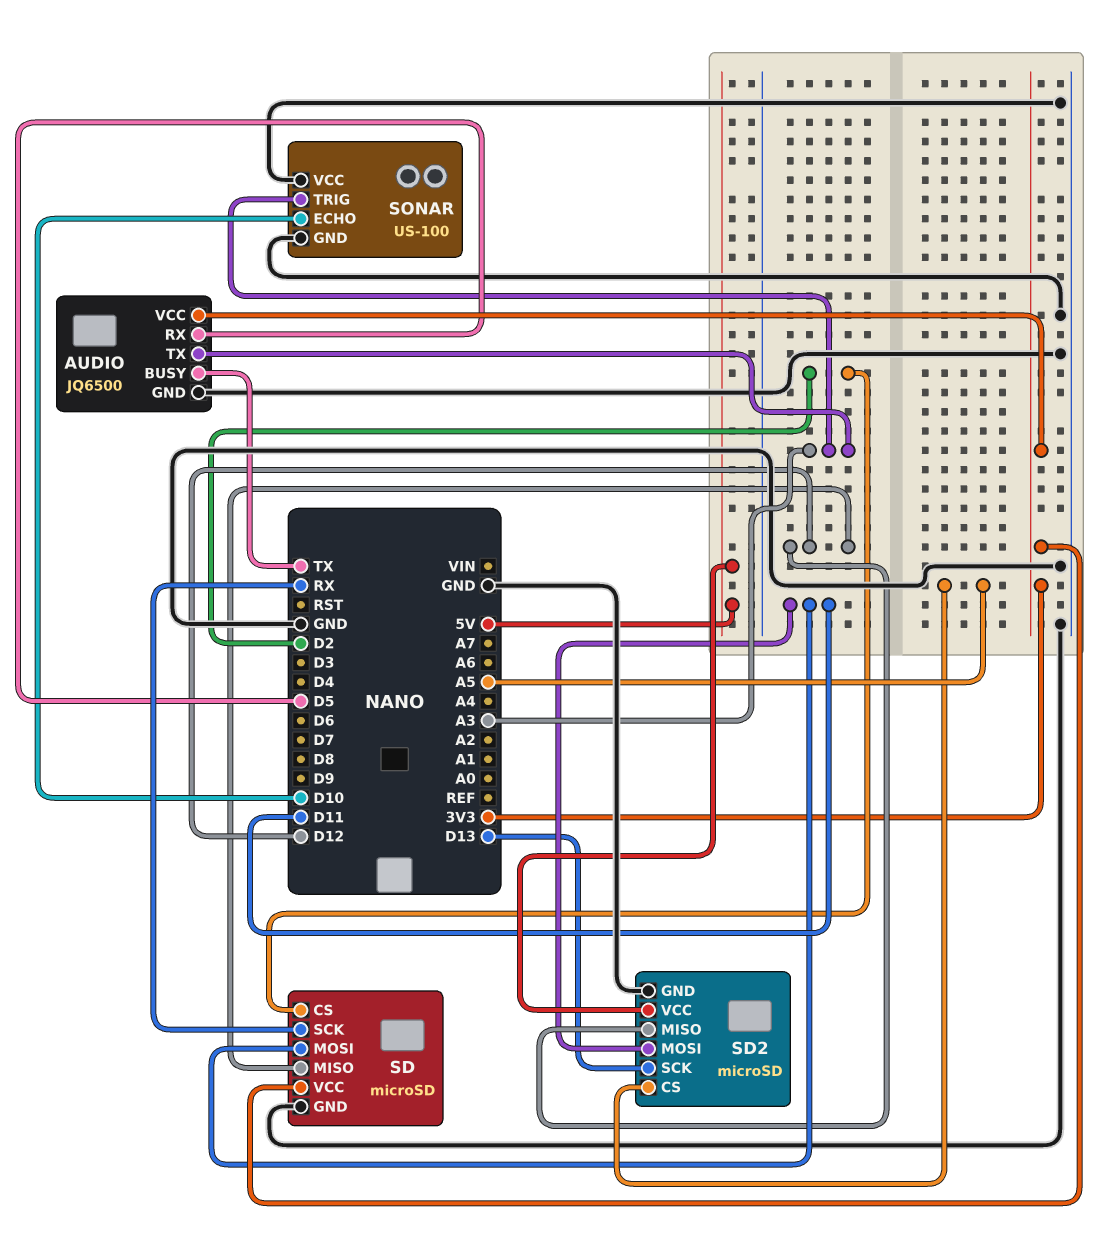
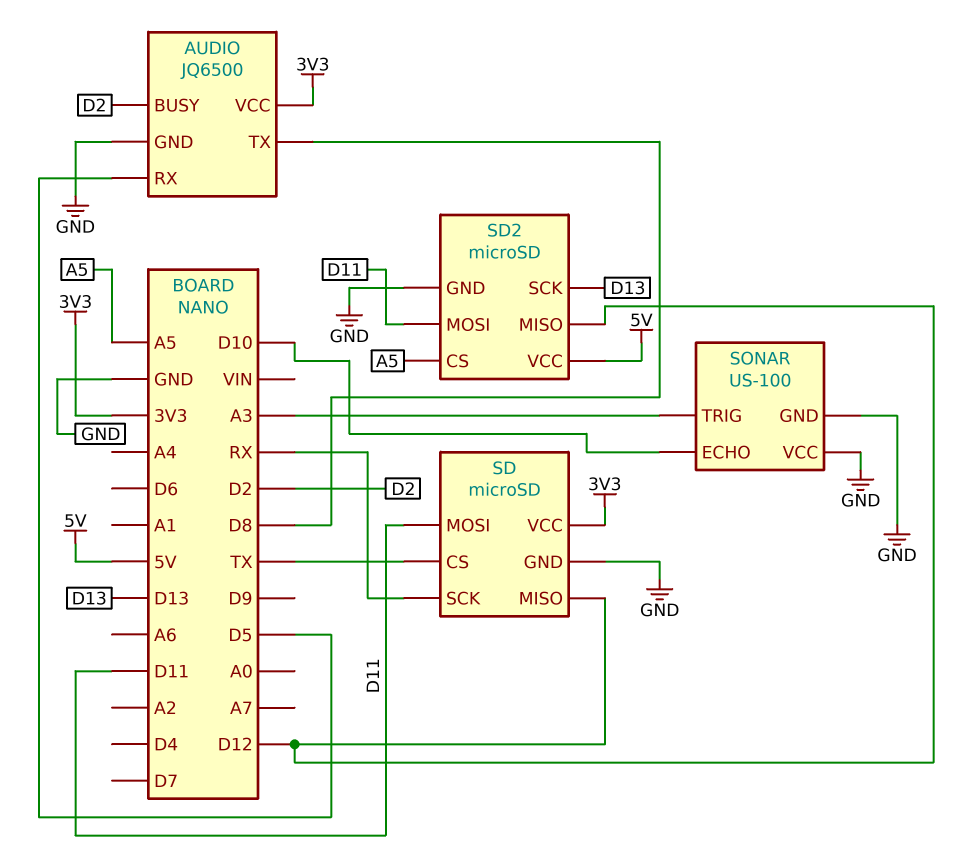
AUDIO pin BUSY: TX -> D2
AUDIO pin TX: A3 -> D8
SD pin CS: D2 -> TX

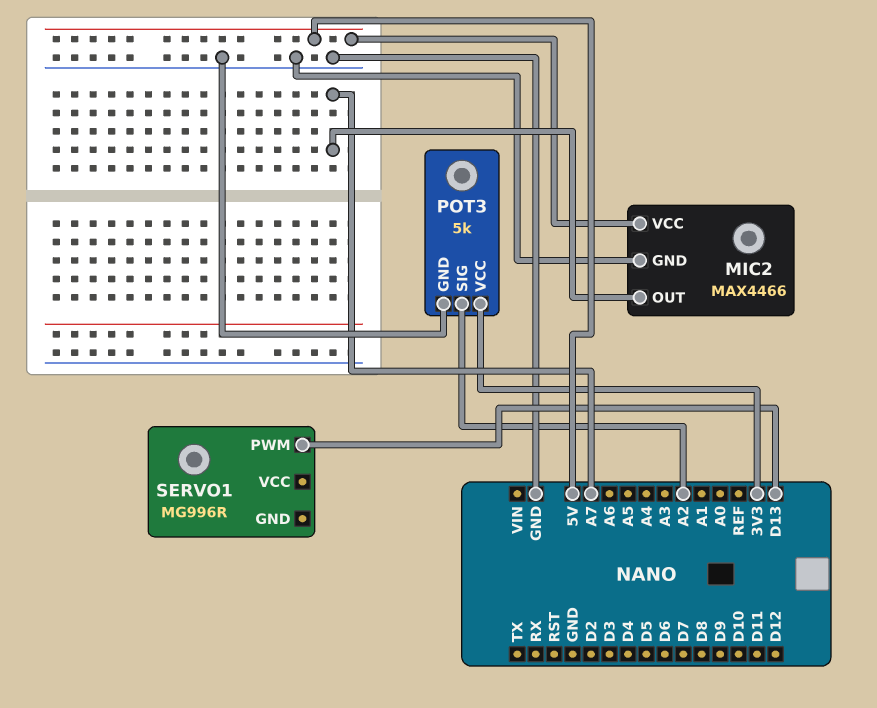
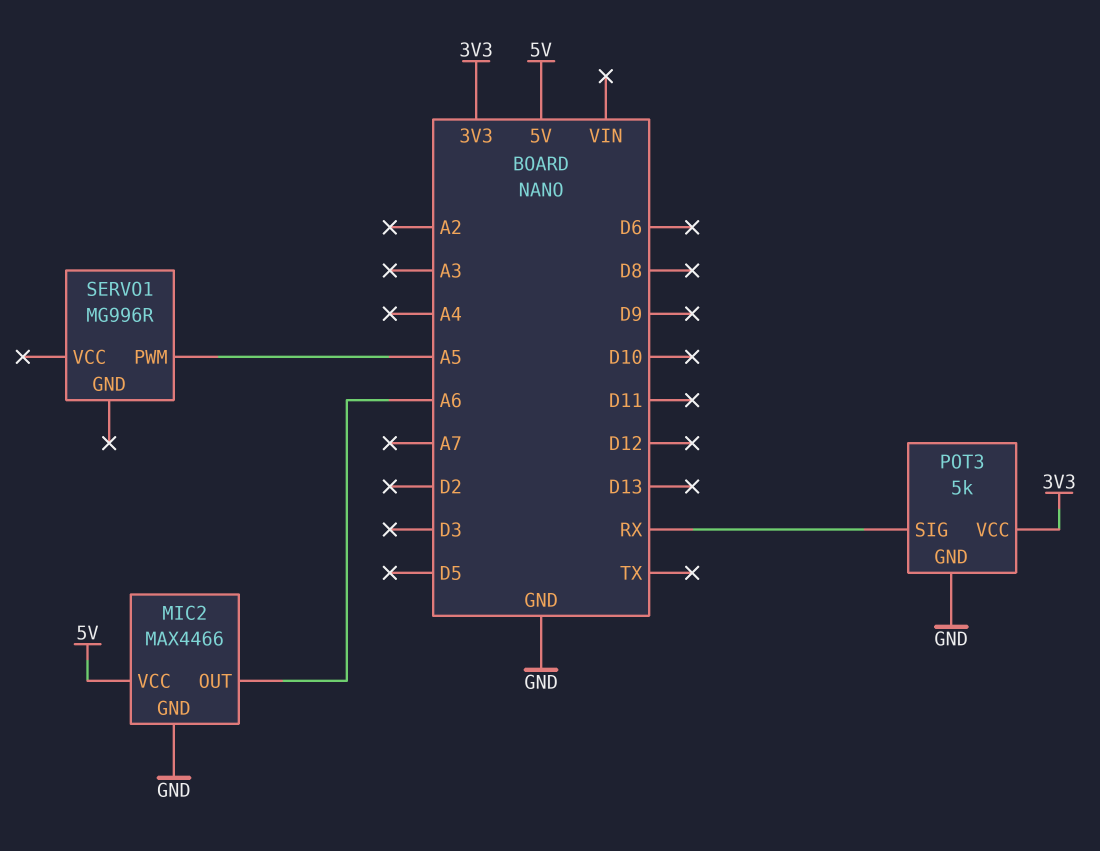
MIC2 pin OUT: A7 -> A6
POT3 pin SIG: A2 -> RX
SERVO1 pin PWM: D13 -> A5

______

* **ABOUT THIS EXERCISE**
List each line in the listing that contains the string "AUDIO".

* **RESPONSE**
AUDIO pin BUSY: TX -> D2
AUDIO pin TX: A3 -> D8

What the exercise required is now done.